• **MATERIAL FOR THIS TASK**
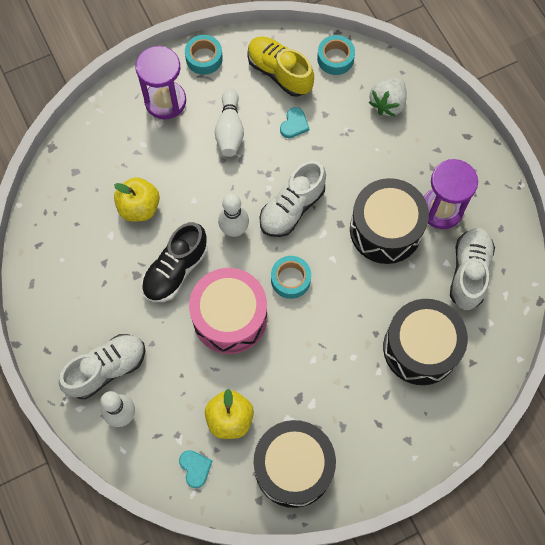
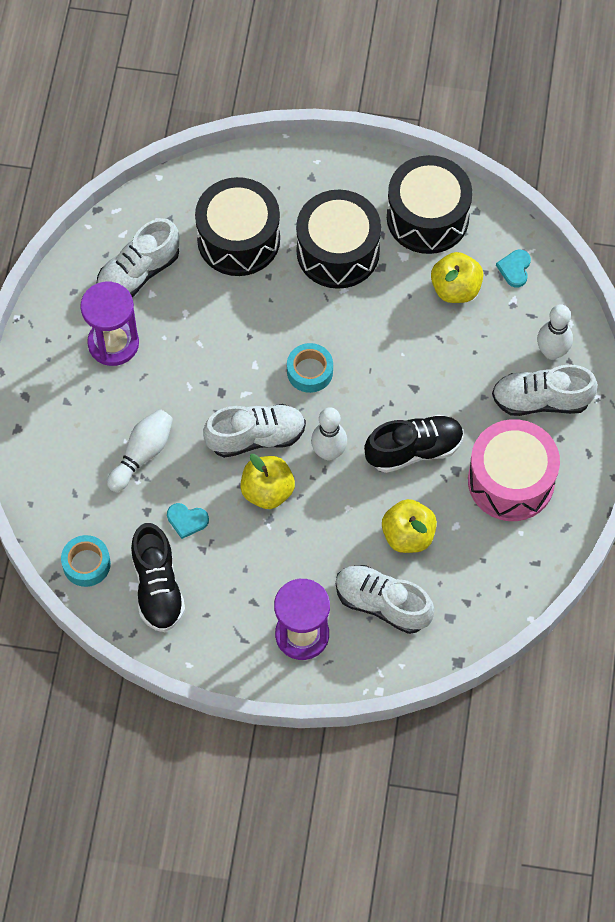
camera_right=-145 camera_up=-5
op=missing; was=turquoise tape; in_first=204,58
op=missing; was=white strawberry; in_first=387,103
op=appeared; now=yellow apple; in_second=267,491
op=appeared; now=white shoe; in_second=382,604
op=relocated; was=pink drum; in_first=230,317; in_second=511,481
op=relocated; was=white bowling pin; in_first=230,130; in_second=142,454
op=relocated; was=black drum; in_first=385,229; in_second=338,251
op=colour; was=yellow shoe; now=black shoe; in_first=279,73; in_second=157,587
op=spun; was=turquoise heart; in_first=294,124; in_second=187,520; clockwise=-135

• **PROBLEM**
Leave the pictures out, then print every entry exactly as it reads.

• **PROBLEM SOLUTION**
camera_right=-145 camera_up=-5
op=missing; was=turquoise tape; in_first=204,58
op=missing; was=white strawberry; in_first=387,103
op=appeared; now=yellow apple; in_second=267,491
op=appeared; now=white shoe; in_second=382,604
op=relocated; was=pink drum; in_first=230,317; in_second=511,481
op=relocated; was=white bowling pin; in_first=230,130; in_second=142,454
op=relocated; was=black drum; in_first=385,229; in_second=338,251
op=colour; was=yellow shoe; now=black shoe; in_first=279,73; in_second=157,587
op=spun; was=turquoise heart; in_first=294,124; in_second=187,520; clockwise=-135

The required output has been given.